* _DATA RECORDS_
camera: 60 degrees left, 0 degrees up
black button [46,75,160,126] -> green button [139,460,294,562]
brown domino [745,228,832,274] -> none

* * *

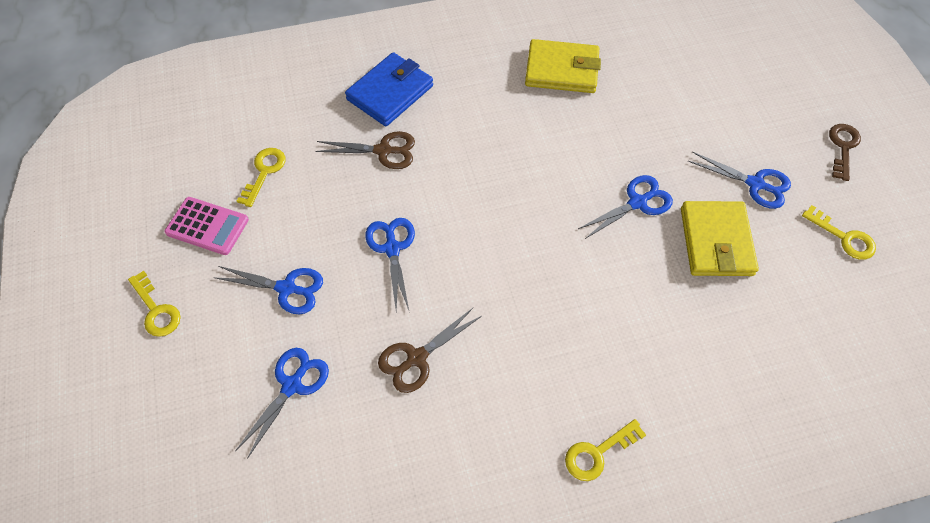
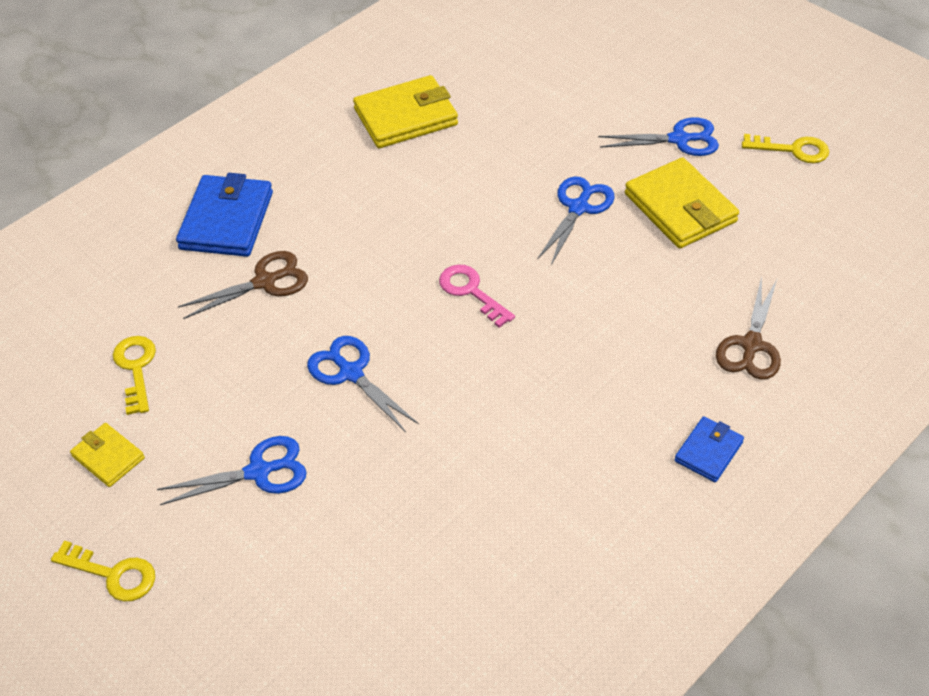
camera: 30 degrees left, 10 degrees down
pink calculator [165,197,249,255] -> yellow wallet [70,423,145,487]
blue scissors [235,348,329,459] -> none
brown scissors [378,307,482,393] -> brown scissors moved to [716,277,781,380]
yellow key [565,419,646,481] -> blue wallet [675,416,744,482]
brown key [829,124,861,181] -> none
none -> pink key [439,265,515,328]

* _WHAT THE TASK REQUIRES_
Where the material contains a line with "blue", return that line.

* _SOLUTION TO THIS PROBLEM_
blue scissors [235,348,329,459] -> none
yellow key [565,419,646,481] -> blue wallet [675,416,744,482]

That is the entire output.